** Information follows **
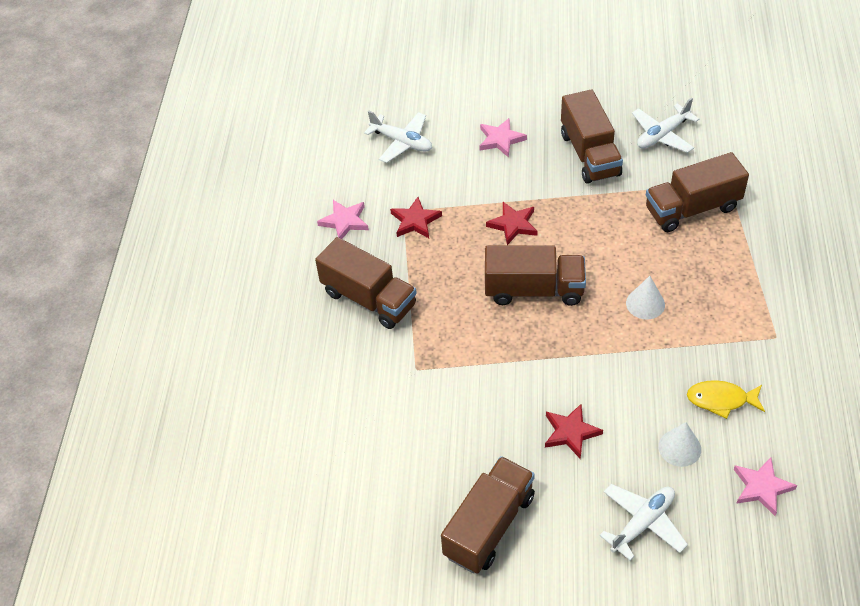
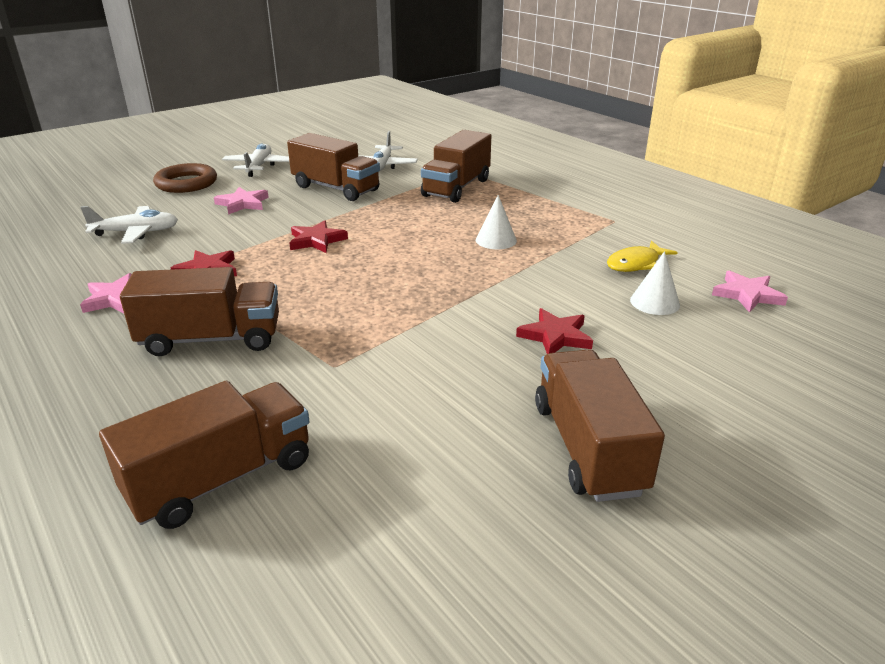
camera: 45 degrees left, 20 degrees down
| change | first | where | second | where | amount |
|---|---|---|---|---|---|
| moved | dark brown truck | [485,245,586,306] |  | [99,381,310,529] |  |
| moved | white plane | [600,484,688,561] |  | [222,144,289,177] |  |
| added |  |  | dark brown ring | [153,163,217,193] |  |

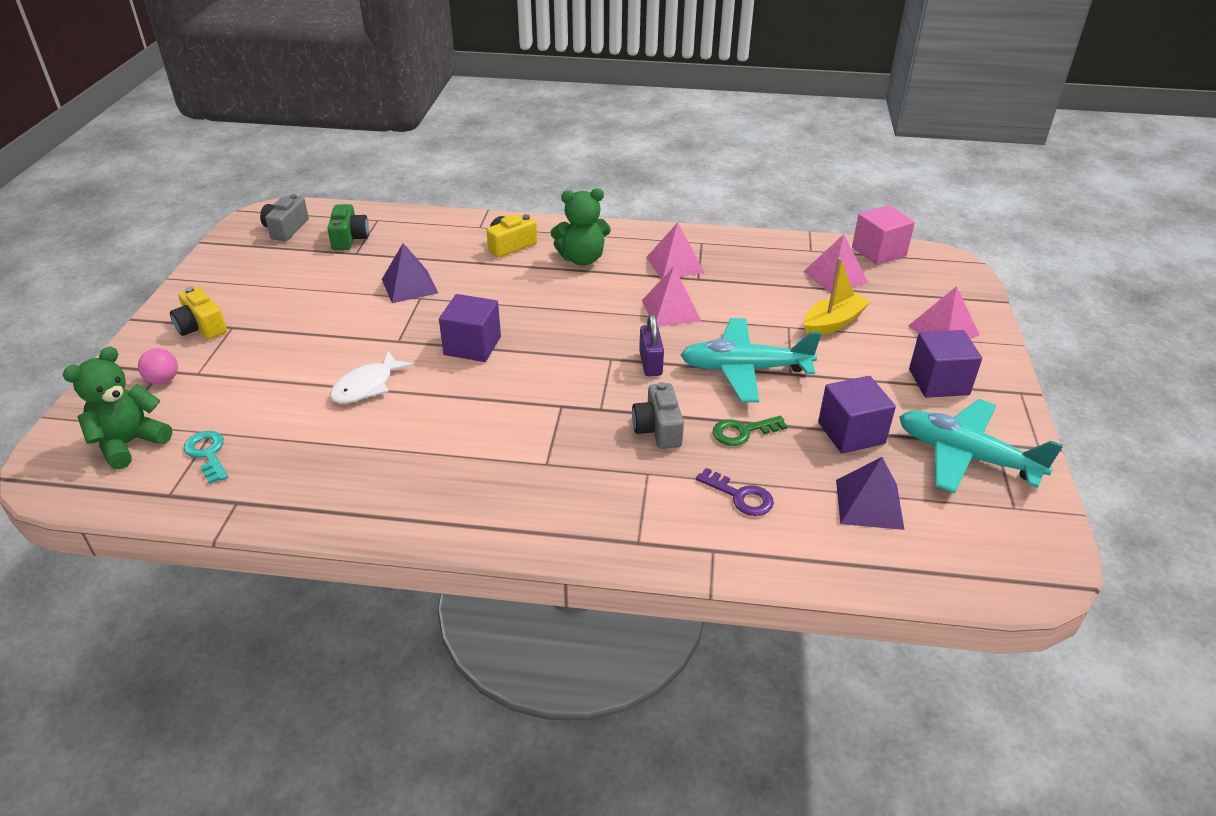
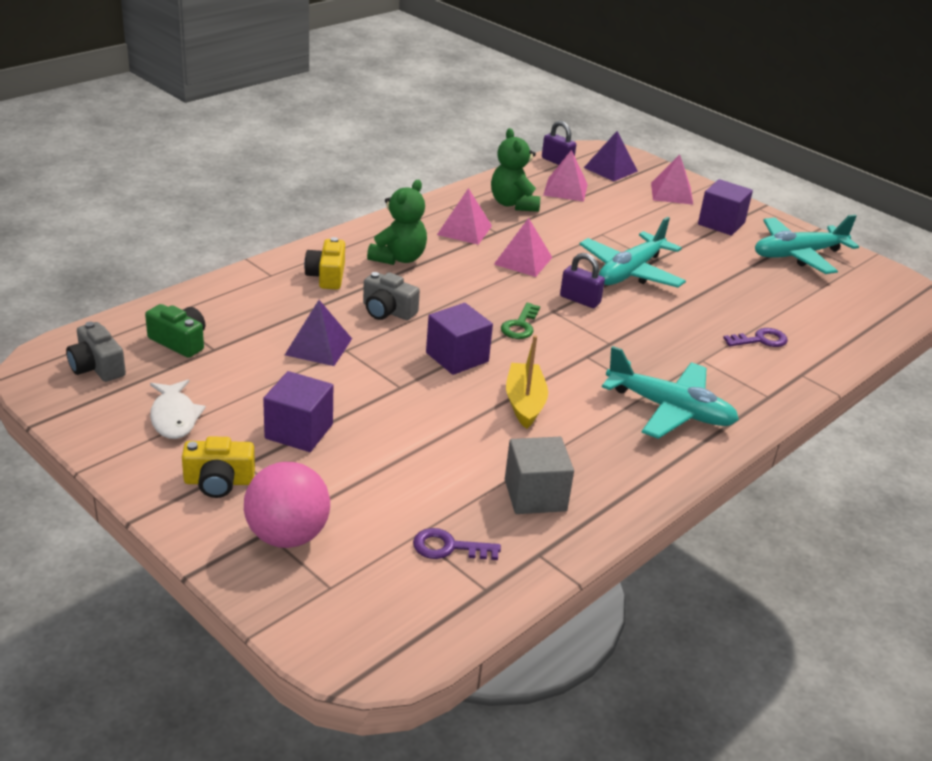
camera: 55 degrees left, 5 degrees down
| change | first | where | second | where | amount |
|---|---|---|---|---|---|
| replaced | pink block | [852,205,915,265] | royal purple padlock | [542,121,576,165] |  |
| moved | yellow sailboat | [804,258,871,335] |  | [506,335,548,429] |  |
| moved | green stuffed bear | [63,346,172,469] |  | [491,128,540,212] |  |
| resized | pink ball | [138,348,178,384] |  | [244,462,330,548] | x1.94 |
| moved | white fish figure | [330,351,413,404] |  | [150,379,206,439] |  |
| moved | royal purple block | [818,376,896,454] |  | [263,371,333,452] |  |
| moved | grey camera | [632,382,684,449] |  | [363,272,420,320] |  |
| moved | green latchkey | [713,416,788,446] |  | [501,303,540,339] |  |
| recoloured | aqua latchkey | [184,431,228,484] | royal purple latchkey | [413,528,501,560] |  |
| moved | royal purple pyramid shape | [836,457,904,530] |  | [584,131,638,181] |  |
| added |  |  | aqua plane | [602,346,739,439] |  |
| added |  |  | grey block | [505,437,574,514] |  |

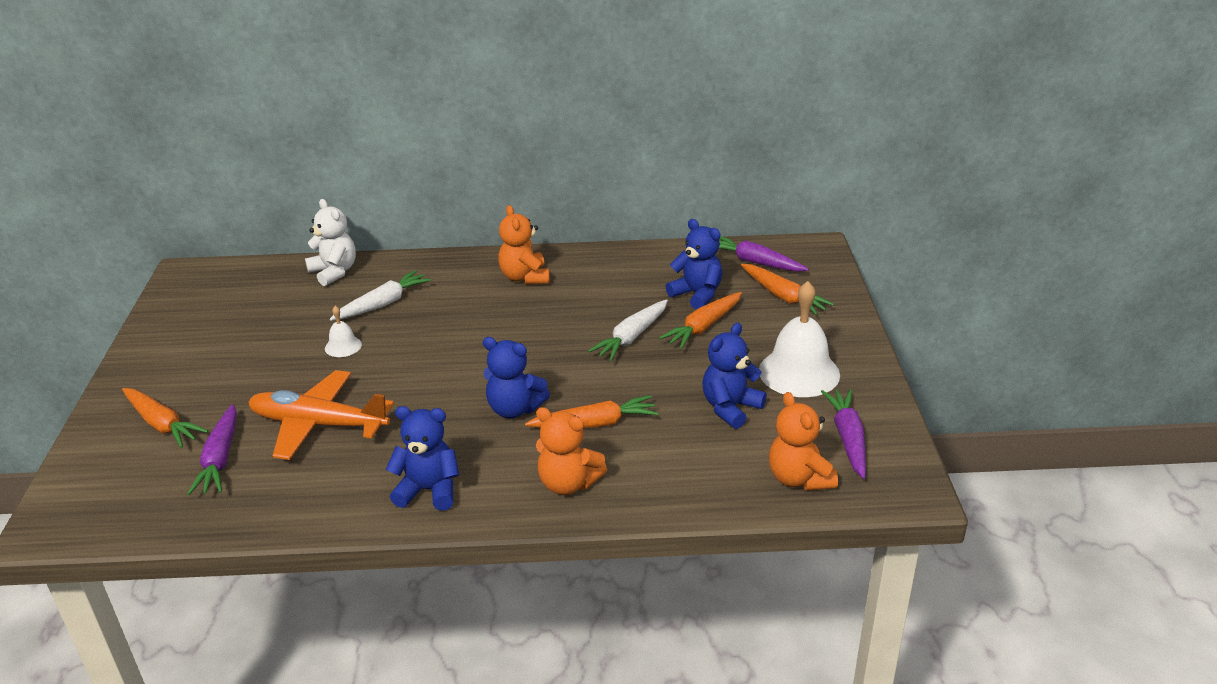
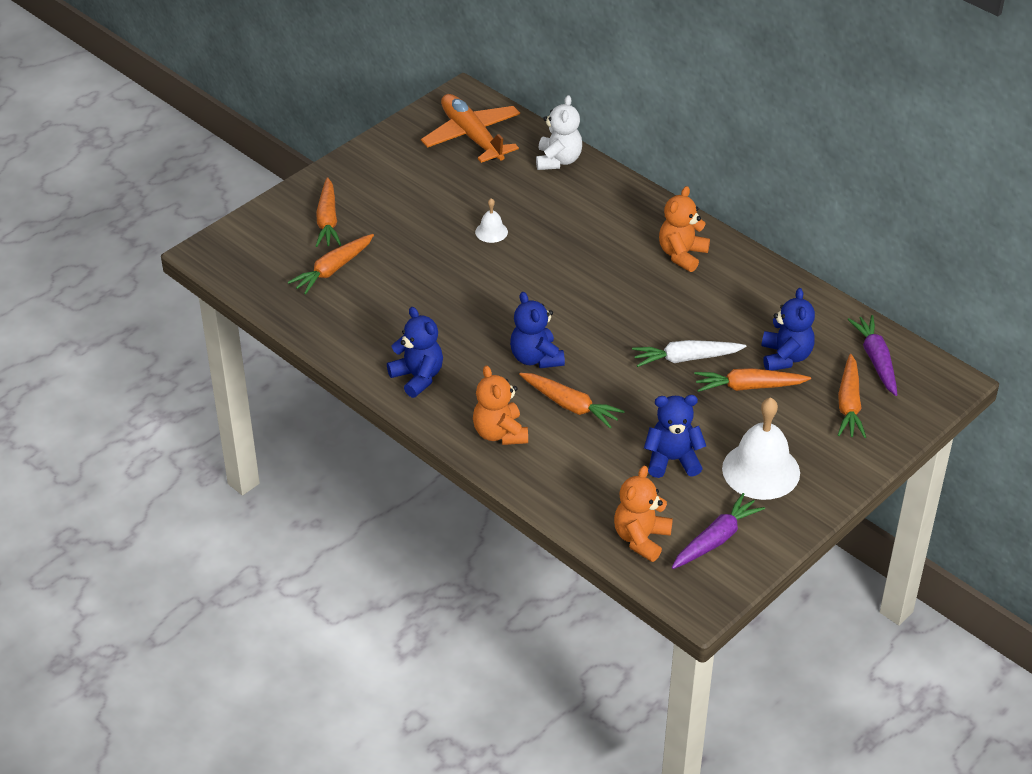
camera: 45 degrees right, 10 degrees up
| change | first | where | second | where | amount |
|---|---|---|---|---|---|
| removed | white carrot | [330,270,431,321] |  |  |  |
| moved | bright orange plane | [248,370,394,460] |  | [421,94,520,163] |  |
| recoloured | royal purple carrot | [187,404,237,495] | bright orange carrot | [288,234,374,294] |  |

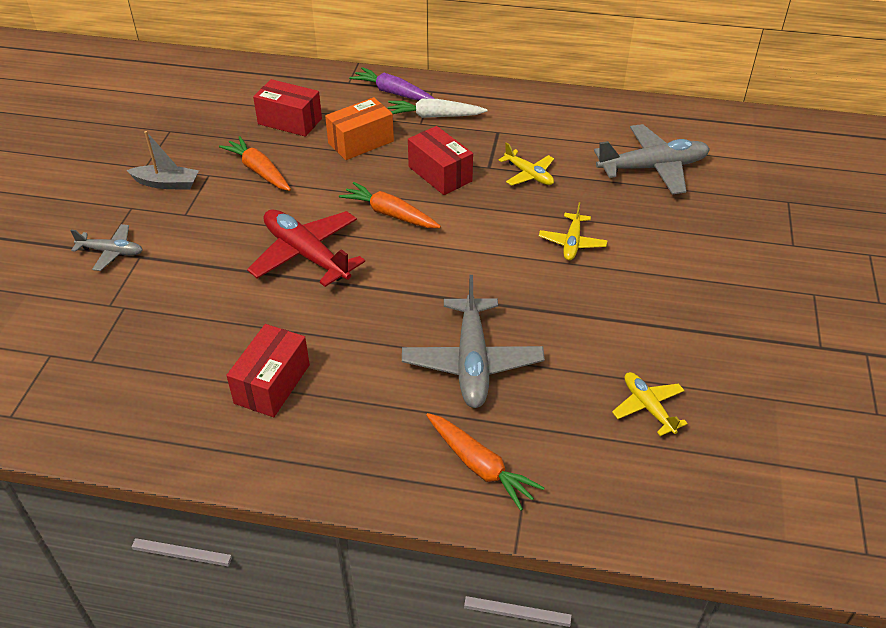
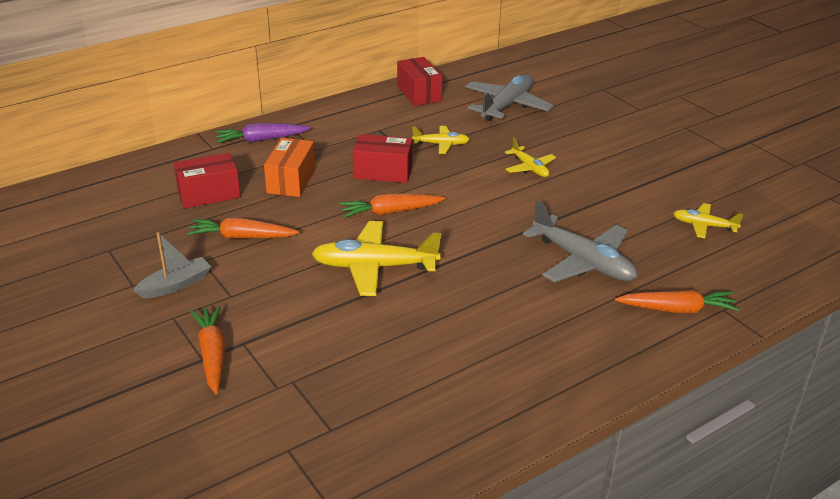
camera: 45 degrees left, 10 degrees down
| change | first | where | second | where | amount |
|---|---|---|---|---|---|
| removed | white carrot | [388,99,487,118] |  |  |  |
| recoloured | crimson plane | [247,210,365,287] | yellow plane | [312,221,441,296] |  |
| replaced | grey plane | [70,224,143,271] | bright orange carrot | [190,306,226,395] |  |
| moved | crimson package | [226,324,310,417] |  | [397,57,442,106] |  |

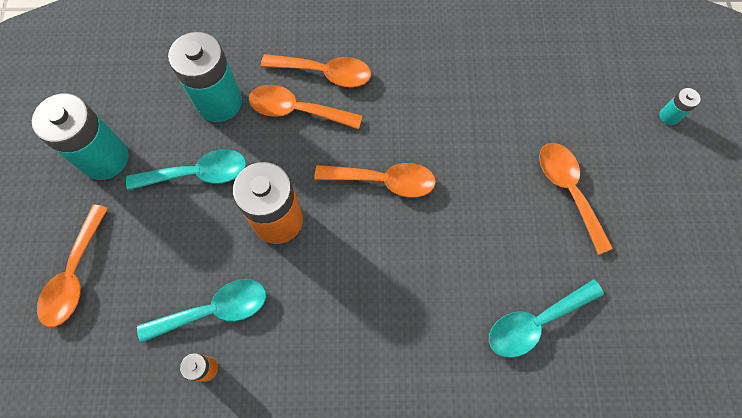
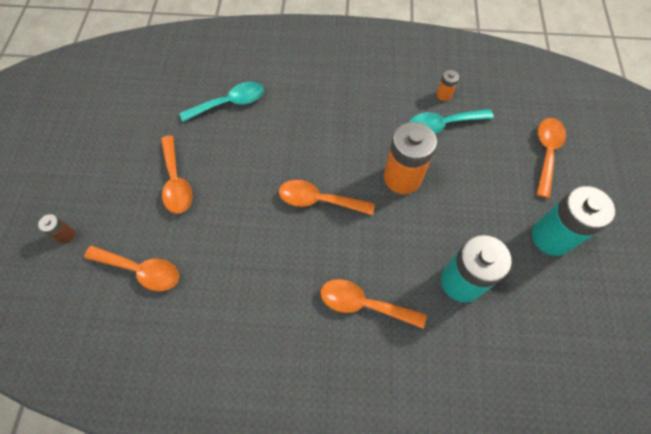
camera: 175 degrees left, 5 degrees down
| change | first | where | second | where | amount |
|---|---|---|---|---|---|
| moved | bright orange tablespoon | [249,85,362,129] |  | [84,246,179,291] |  |
| recoloured | aqua battery | [659,88,700,125] | dark brown battery | [38,214,75,244] |  |
| removed | aqua tablespoon | [126,149,246,190] |  |  |  |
** End of Information **
Repeat exactly the lines from the first line of the records above through the line containing "white plane |", both included. Leave out the pictures.

=== Solution to this task ===
camera: 45 degrees left, 20 degrees down
| change | first | where | second | where | amount |
|---|---|---|---|---|---|
| moved | dark brown truck | [485,245,586,306] |  | [99,381,310,529] |  |
| moved | white plane | [600,484,688,561] |  | [222,144,289,177] |  |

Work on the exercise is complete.